Segment Open

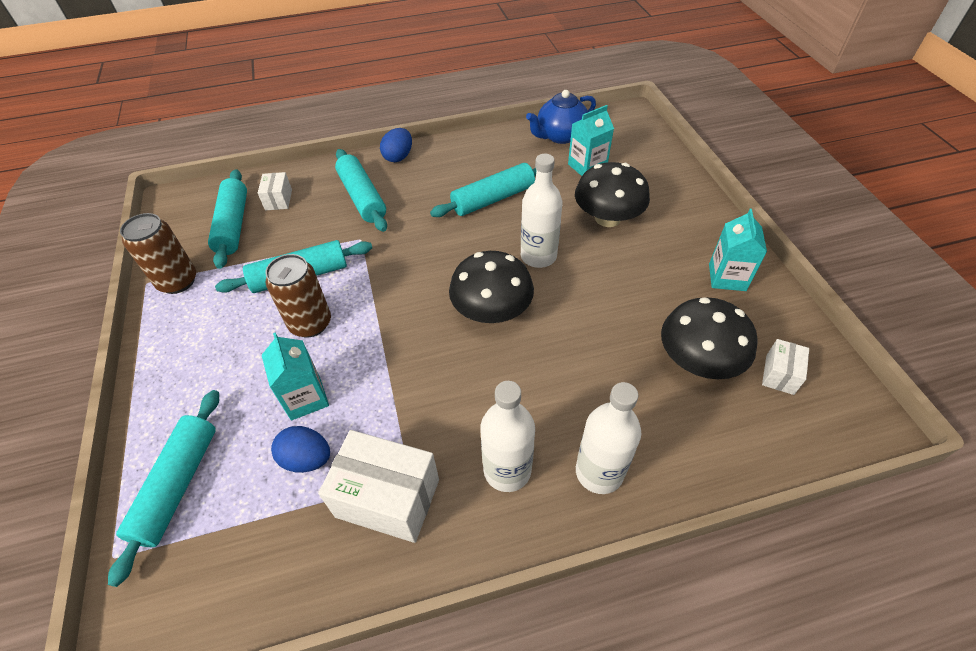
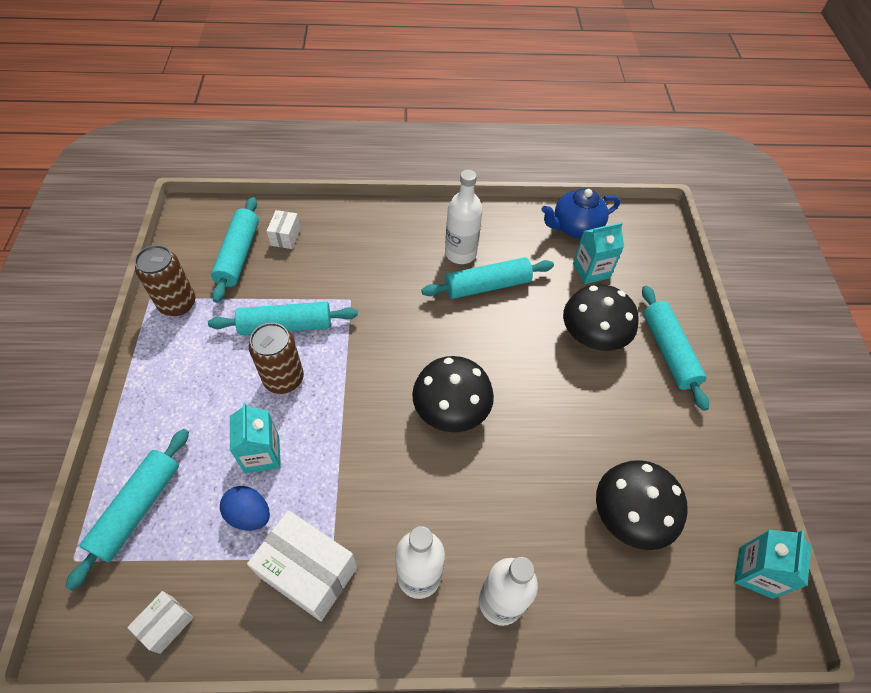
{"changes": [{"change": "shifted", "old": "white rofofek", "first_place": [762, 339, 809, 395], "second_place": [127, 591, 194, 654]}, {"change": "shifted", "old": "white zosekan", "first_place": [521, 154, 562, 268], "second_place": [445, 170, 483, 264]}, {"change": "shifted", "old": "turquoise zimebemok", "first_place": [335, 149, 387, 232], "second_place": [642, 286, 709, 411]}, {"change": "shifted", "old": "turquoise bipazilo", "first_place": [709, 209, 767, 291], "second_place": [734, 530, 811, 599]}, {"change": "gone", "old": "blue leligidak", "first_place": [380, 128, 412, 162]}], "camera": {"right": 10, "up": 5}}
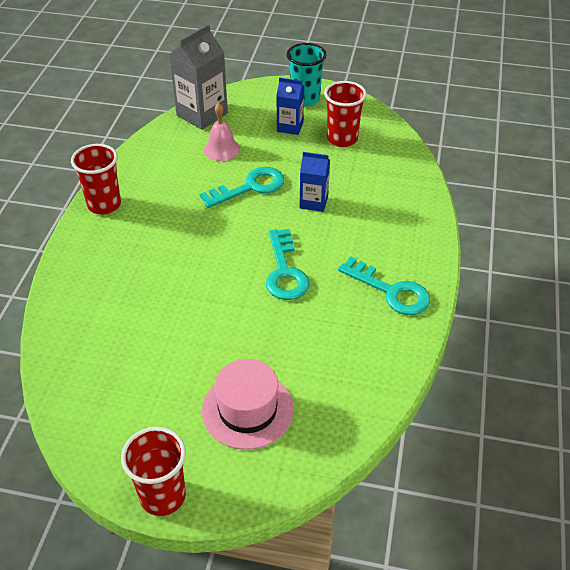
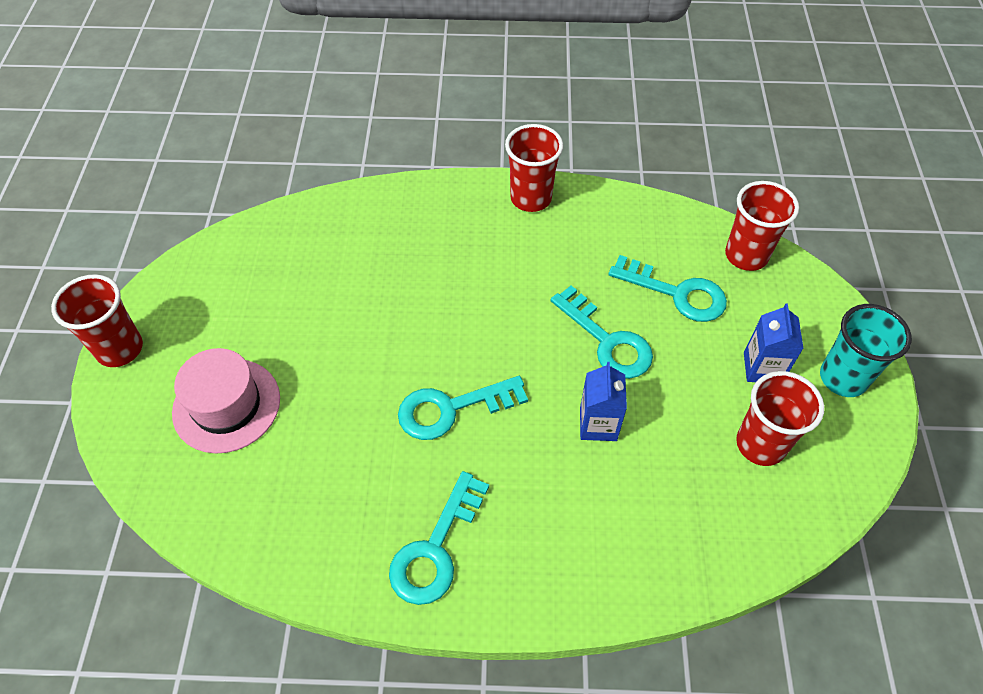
{"changes": [{"change": "swapped", "old": "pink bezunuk", "new": "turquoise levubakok", "first_place": [204, 103, 240, 161], "second_place": [609, 255, 727, 322]}, {"change": "swapped", "old": "grey bipazilo", "new": "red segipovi", "first_place": [169, 24, 228, 130], "second_place": [725, 181, 799, 271]}], "camera": {"right": 80, "up": 10}}
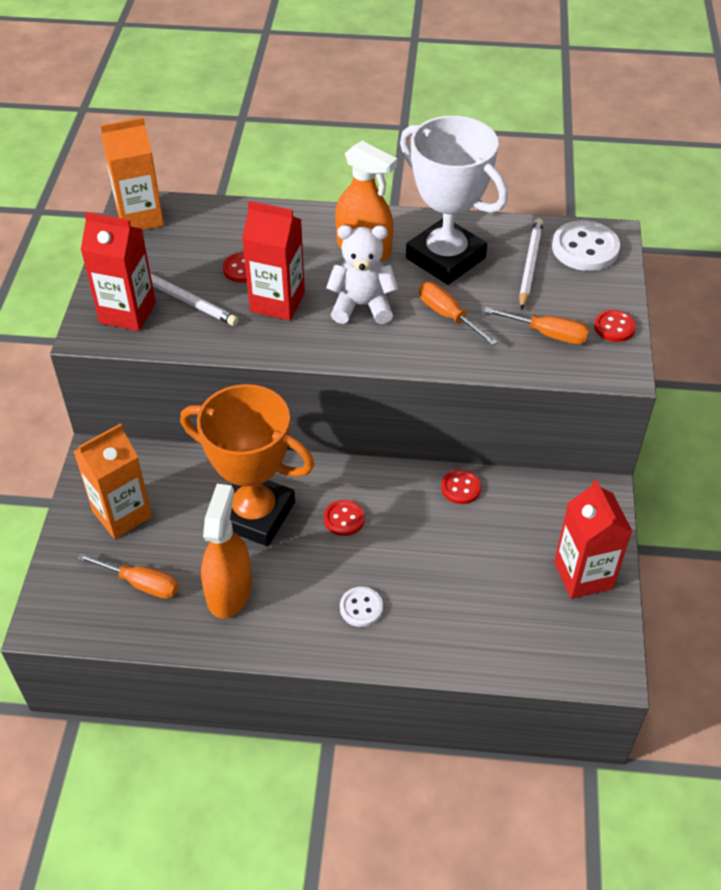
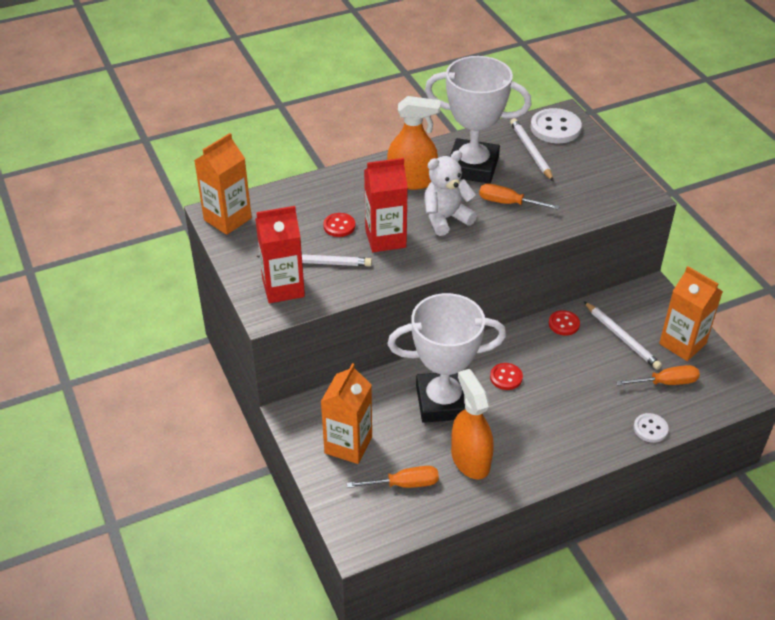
{"changes": [{"change": "repainted", "old": "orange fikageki", "new": "white fikageki", "first_place": [180, 384, 315, 546], "second_place": [387, 293, 506, 423]}, {"change": "new", "new": "white kaberax", "second_place": [584, 301, 662, 370]}, {"change": "shifted", "old": "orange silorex", "first_place": [484, 307, 590, 344], "second_place": [616, 365, 700, 386]}, {"change": "shifted", "old": "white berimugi", "first_place": [340, 587, 383, 627], "second_place": [634, 413, 669, 443]}, {"change": "repainted", "old": "red bipazilo", "new": "orange bipazilo", "first_place": [554, 479, 632, 599], "second_place": [659, 266, 723, 361]}, {"change": "gone", "old": "red berimugi", "first_place": [594, 309, 636, 342]}], "camera": {"right": -30, "up": -5}}
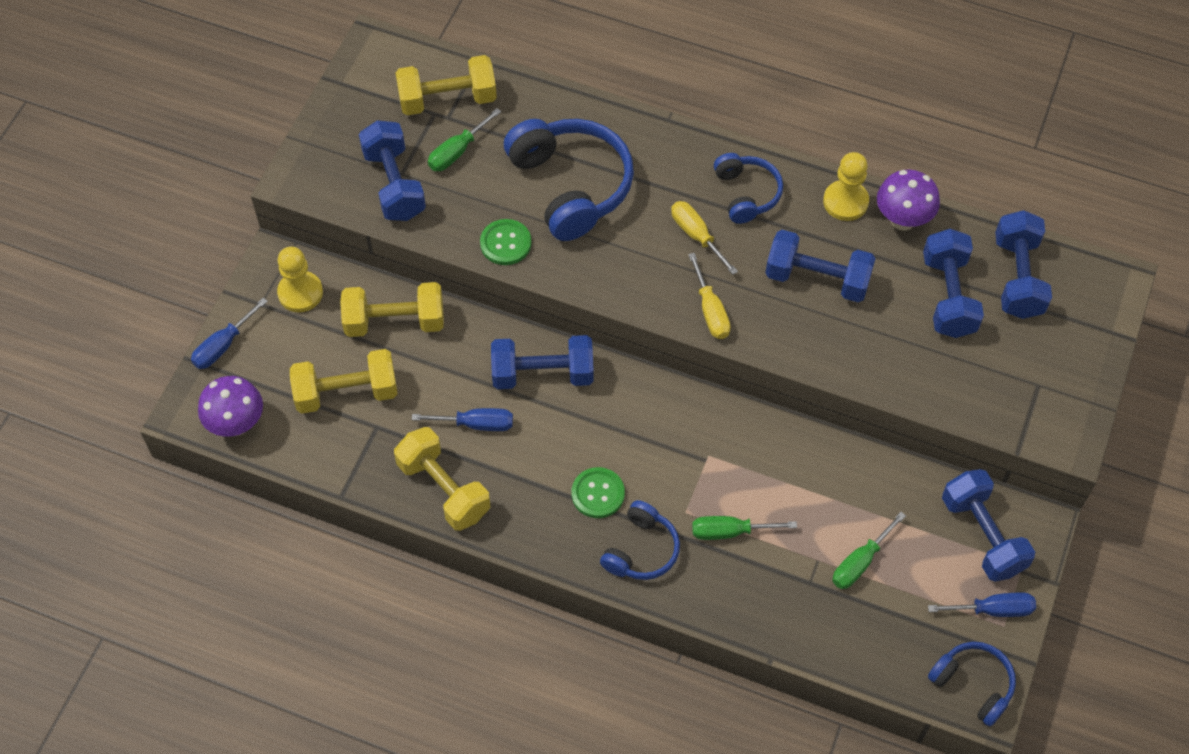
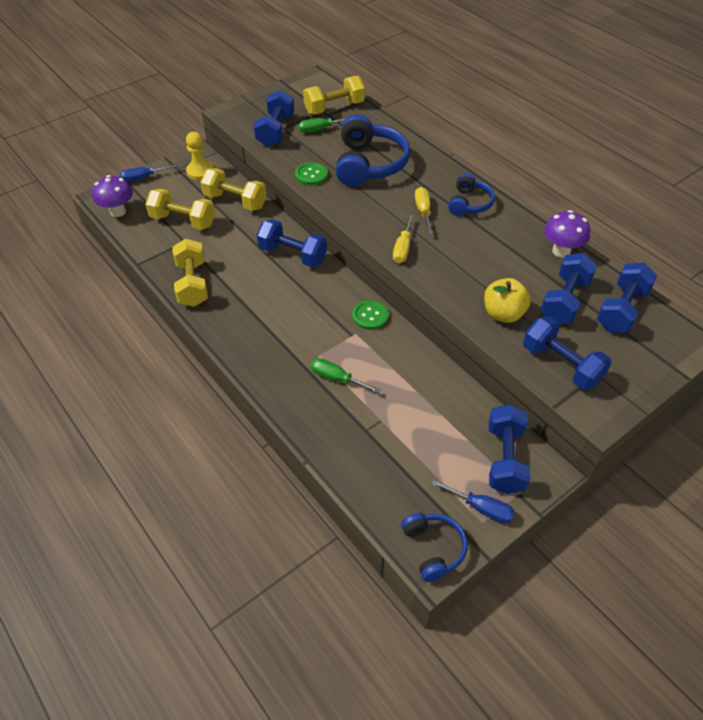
{"changes": [{"change": "rotated", "old": "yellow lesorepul", "first_place": [395, 55, 497, 115], "second_place": [303, 76, 365, 115], "degrees": -45}, {"change": "shifted", "old": "green berimugi", "first_place": [571, 467, 625, 518], "second_place": [352, 300, 389, 330]}, {"change": "new", "new": "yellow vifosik", "second_place": [484, 278, 531, 323]}, {"change": "shifted", "old": "blue lesorepul", "first_place": [765, 230, 876, 302], "second_place": [523, 316, 612, 390]}, {"change": "gone", "old": "blue silorex", "first_place": [412, 408, 513, 431]}, {"change": "gone", "old": "blue putuzona", "first_place": [600, 500, 680, 580]}, {"change": "gone", "old": "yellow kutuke", "first_place": [823, 152, 869, 221]}, {"change": "gone", "old": "green silorex", "first_place": [832, 512, 906, 589]}], "camera": {"right": 30, "up": -10}}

Segment Closed

> _PROBLEM STATEMENT_: The expected output is every line of the data, unchanged, with the pictures skipped.

> _ANSWER BOX_:
{"changes": [{"change": "shifted", "old": "white rofofek", "first_place": [762, 339, 809, 395], "second_place": [127, 591, 194, 654]}, {"change": "shifted", "old": "white zosekan", "first_place": [521, 154, 562, 268], "second_place": [445, 170, 483, 264]}, {"change": "shifted", "old": "turquoise zimebemok", "first_place": [335, 149, 387, 232], "second_place": [642, 286, 709, 411]}, {"change": "shifted", "old": "turquoise bipazilo", "first_place": [709, 209, 767, 291], "second_place": [734, 530, 811, 599]}, {"change": "gone", "old": "blue leligidak", "first_place": [380, 128, 412, 162]}], "camera": {"right": 10, "up": 5}}
{"changes": [{"change": "swapped", "old": "pink bezunuk", "new": "turquoise levubakok", "first_place": [204, 103, 240, 161], "second_place": [609, 255, 727, 322]}, {"change": "swapped", "old": "grey bipazilo", "new": "red segipovi", "first_place": [169, 24, 228, 130], "second_place": [725, 181, 799, 271]}], "camera": {"right": 80, "up": 10}}
{"changes": [{"change": "repainted", "old": "orange fikageki", "new": "white fikageki", "first_place": [180, 384, 315, 546], "second_place": [387, 293, 506, 423]}, {"change": "new", "new": "white kaberax", "second_place": [584, 301, 662, 370]}, {"change": "shifted", "old": "orange silorex", "first_place": [484, 307, 590, 344], "second_place": [616, 365, 700, 386]}, {"change": "shifted", "old": "white berimugi", "first_place": [340, 587, 383, 627], "second_place": [634, 413, 669, 443]}, {"change": "repainted", "old": "red bipazilo", "new": "orange bipazilo", "first_place": [554, 479, 632, 599], "second_place": [659, 266, 723, 361]}, {"change": "gone", "old": "red berimugi", "first_place": [594, 309, 636, 342]}], "camera": {"right": -30, "up": -5}}
{"changes": [{"change": "rotated", "old": "yellow lesorepul", "first_place": [395, 55, 497, 115], "second_place": [303, 76, 365, 115], "degrees": -45}, {"change": "shifted", "old": "green berimugi", "first_place": [571, 467, 625, 518], "second_place": [352, 300, 389, 330]}, {"change": "new", "new": "yellow vifosik", "second_place": [484, 278, 531, 323]}, {"change": "shifted", "old": "blue lesorepul", "first_place": [765, 230, 876, 302], "second_place": [523, 316, 612, 390]}, {"change": "gone", "old": "blue silorex", "first_place": [412, 408, 513, 431]}, {"change": "gone", "old": "blue putuzona", "first_place": [600, 500, 680, 580]}, {"change": "gone", "old": "yellow kutuke", "first_place": [823, 152, 869, 221]}, {"change": "gone", "old": "green silorex", "first_place": [832, 512, 906, 589]}], "camera": {"right": 30, "up": -10}}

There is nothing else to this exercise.